■ STORED ROWS:
□ □ □ □ □ □ □

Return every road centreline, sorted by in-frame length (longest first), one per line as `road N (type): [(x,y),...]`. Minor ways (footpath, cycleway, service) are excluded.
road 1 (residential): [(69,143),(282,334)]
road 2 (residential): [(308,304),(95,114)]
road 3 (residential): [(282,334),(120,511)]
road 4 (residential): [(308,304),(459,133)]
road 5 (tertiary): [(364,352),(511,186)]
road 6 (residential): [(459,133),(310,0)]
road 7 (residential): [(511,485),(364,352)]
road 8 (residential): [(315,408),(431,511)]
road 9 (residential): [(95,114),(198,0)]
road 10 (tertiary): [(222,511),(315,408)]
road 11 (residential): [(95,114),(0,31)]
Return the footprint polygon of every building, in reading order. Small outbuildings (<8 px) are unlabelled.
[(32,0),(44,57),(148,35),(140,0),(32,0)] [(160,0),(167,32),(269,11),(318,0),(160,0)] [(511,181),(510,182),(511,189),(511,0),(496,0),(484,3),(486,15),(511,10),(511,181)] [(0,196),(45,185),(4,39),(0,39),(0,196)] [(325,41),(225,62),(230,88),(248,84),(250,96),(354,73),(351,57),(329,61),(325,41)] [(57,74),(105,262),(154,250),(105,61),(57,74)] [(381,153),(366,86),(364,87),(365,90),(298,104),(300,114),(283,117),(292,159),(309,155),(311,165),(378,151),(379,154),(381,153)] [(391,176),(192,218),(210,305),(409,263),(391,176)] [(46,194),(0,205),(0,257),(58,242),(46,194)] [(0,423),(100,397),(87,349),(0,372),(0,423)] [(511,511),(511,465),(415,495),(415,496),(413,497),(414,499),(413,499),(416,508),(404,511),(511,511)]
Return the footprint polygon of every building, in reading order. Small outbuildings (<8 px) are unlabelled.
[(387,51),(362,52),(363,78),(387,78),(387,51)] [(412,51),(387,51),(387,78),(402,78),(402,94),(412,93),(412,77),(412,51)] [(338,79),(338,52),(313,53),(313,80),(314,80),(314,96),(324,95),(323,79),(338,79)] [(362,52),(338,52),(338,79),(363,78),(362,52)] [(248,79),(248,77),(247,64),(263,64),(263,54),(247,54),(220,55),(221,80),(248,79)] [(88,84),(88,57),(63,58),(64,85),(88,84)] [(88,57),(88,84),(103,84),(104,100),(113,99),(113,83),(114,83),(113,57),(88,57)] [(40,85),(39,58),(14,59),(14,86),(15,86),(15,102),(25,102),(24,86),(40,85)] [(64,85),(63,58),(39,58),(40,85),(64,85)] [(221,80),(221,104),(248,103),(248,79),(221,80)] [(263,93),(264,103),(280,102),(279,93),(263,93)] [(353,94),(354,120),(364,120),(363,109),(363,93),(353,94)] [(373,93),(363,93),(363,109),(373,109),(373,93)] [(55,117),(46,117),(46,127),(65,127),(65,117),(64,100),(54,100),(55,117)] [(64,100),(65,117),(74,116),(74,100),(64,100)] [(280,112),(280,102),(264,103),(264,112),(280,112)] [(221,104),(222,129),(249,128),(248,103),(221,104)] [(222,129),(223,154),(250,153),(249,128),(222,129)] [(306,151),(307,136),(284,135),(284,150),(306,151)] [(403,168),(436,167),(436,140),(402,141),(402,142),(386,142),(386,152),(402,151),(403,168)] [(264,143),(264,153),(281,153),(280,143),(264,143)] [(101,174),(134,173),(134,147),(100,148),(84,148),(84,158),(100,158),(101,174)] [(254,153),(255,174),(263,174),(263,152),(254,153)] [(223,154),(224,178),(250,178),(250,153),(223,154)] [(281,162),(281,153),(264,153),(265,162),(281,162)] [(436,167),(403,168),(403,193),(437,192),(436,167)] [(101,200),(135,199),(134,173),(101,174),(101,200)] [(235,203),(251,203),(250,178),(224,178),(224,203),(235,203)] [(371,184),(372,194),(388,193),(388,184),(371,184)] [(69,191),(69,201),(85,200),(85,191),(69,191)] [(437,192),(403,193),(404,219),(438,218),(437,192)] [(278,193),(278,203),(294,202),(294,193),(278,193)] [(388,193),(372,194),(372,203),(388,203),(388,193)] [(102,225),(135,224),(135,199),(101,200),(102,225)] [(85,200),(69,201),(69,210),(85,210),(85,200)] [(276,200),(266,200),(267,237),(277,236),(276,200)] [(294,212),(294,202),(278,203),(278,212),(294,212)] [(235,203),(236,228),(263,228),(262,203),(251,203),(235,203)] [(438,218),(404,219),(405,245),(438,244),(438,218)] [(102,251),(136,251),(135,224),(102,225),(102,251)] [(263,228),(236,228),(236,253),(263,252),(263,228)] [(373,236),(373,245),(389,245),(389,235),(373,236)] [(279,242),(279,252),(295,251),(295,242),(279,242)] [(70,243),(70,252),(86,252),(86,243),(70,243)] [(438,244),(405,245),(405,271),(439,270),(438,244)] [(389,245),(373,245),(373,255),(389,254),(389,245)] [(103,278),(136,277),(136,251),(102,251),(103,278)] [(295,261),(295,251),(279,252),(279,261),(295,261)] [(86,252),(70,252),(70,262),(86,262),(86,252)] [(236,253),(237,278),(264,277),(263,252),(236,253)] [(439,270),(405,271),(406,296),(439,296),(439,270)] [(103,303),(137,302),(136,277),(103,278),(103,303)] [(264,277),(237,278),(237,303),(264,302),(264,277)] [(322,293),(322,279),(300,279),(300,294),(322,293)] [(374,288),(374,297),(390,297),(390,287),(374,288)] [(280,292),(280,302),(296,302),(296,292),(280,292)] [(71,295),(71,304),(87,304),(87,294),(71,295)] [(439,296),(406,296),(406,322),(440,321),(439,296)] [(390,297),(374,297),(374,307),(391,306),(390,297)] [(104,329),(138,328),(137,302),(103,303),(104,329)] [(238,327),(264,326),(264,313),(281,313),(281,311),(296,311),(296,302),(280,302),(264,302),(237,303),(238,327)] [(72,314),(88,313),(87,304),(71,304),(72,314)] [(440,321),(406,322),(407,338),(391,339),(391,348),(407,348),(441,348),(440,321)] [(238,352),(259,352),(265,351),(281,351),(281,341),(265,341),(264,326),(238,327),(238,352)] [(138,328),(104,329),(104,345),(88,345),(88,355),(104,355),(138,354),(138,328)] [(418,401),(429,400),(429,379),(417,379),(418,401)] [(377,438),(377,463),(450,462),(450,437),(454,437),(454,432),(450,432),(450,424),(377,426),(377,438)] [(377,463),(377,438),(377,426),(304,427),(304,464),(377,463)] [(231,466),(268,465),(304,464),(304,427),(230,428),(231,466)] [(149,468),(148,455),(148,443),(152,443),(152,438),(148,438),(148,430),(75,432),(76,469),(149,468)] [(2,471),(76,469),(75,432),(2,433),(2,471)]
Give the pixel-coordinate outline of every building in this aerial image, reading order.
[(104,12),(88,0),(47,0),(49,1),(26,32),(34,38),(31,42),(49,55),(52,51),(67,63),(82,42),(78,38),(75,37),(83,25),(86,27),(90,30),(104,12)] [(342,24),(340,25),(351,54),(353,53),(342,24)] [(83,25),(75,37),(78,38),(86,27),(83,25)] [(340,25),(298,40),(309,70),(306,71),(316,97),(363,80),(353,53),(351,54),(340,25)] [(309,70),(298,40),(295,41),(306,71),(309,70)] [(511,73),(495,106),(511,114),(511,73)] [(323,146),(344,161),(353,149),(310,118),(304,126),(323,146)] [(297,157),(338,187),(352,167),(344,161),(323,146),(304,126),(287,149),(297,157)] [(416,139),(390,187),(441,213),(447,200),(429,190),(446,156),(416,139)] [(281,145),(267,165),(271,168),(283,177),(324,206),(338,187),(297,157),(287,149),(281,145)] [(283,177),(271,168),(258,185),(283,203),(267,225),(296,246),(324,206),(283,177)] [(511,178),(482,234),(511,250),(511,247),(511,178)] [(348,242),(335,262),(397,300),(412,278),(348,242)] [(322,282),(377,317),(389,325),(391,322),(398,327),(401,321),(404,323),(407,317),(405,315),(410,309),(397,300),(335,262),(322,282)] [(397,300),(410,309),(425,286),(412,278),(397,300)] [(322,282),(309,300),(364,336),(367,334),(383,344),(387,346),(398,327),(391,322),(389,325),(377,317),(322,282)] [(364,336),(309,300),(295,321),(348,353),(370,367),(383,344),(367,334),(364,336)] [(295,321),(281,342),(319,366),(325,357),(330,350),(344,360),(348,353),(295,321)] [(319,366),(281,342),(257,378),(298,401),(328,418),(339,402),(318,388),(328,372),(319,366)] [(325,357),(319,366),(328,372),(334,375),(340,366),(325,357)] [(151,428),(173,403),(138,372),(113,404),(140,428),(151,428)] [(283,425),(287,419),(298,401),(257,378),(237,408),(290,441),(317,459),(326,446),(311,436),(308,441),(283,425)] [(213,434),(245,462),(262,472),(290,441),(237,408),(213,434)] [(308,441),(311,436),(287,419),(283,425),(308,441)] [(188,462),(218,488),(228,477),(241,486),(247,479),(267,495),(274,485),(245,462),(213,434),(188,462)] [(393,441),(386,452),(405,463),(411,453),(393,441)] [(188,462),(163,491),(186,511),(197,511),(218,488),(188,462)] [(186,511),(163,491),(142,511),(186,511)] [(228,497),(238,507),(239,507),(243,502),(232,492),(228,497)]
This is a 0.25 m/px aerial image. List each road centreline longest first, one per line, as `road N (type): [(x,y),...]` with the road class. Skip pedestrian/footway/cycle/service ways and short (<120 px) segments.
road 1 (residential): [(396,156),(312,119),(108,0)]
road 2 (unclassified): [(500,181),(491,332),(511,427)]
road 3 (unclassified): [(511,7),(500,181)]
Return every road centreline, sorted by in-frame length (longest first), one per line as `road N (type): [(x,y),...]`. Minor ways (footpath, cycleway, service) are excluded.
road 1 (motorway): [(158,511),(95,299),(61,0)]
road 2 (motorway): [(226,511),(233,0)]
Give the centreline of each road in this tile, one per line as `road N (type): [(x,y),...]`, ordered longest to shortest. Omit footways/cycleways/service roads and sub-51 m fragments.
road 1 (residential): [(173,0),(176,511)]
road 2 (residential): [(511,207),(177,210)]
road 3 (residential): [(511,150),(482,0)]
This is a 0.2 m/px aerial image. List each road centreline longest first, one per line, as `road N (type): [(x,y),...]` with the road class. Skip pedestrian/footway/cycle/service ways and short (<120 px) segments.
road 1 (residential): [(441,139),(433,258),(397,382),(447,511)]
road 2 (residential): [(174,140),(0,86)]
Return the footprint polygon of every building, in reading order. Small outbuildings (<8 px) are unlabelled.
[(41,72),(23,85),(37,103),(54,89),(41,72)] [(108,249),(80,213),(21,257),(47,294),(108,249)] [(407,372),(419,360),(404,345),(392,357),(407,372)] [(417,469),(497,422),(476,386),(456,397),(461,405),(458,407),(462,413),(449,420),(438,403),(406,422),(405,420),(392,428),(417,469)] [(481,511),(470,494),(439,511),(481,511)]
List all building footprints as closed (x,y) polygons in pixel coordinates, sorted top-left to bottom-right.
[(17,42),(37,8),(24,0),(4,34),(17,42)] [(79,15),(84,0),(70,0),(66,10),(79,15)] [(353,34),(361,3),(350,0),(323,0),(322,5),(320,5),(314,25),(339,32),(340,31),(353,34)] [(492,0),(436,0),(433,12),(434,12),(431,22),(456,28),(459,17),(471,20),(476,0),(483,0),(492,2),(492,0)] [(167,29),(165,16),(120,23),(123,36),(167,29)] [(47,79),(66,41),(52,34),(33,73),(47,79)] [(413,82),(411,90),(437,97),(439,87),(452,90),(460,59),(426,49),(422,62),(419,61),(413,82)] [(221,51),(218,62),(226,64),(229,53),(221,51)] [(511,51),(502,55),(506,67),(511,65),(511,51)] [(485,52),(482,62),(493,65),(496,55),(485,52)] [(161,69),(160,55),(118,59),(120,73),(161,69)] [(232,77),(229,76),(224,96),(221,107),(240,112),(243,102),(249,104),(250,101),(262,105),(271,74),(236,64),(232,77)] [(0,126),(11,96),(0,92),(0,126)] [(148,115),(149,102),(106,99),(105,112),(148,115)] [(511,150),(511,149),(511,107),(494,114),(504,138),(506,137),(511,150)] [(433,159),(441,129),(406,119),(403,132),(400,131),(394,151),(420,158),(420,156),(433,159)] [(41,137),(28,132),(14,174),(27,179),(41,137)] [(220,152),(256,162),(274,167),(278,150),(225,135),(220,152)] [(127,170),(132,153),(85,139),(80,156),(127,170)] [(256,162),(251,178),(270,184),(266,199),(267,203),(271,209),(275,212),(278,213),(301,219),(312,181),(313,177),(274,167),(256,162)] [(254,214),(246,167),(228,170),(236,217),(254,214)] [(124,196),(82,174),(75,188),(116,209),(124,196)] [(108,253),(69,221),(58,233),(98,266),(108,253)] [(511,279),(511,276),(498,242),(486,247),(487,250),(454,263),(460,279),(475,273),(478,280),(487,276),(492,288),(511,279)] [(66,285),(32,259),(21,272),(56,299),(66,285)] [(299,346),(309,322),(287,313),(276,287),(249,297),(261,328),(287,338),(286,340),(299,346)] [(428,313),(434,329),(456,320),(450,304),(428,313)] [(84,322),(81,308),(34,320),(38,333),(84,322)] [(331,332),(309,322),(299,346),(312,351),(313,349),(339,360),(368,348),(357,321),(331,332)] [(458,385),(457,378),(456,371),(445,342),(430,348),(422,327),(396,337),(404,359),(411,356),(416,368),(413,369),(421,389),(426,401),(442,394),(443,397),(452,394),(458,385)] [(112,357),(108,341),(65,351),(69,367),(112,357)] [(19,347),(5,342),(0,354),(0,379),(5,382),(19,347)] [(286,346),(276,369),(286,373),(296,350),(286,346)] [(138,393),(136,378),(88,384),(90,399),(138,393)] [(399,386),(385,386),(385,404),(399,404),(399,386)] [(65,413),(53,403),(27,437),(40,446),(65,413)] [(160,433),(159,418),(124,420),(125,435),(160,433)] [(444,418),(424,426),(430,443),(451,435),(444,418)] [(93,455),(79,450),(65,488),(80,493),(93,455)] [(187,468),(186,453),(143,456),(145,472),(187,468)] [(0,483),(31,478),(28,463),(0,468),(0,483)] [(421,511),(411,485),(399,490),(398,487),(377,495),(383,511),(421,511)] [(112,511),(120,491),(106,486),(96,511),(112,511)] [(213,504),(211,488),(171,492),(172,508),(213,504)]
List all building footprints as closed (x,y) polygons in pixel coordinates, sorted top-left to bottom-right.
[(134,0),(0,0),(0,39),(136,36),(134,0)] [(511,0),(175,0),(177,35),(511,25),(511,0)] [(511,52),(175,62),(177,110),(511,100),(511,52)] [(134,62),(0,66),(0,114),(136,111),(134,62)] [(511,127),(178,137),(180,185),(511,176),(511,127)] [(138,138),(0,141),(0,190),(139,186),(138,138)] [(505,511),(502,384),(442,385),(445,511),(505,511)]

□ □ □ □ □ □ □

■ DIRECTION:
Could you rewrite the rows from the first one through the row containing "road 3 (residential): [(282,334),(120,511)]", both included, swapping every "residential" for "local" and keeping everything else the same?

■ TASK ANSWER:
Return every road centreline, sorted by in-frame length (longest first), one per line as `road N (type): [(x,y),...]`. Minor ways (footpath, cycleway, service) are excluded.
road 1 (local): [(69,143),(282,334)]
road 2 (local): [(308,304),(95,114)]
road 3 (local): [(282,334),(120,511)]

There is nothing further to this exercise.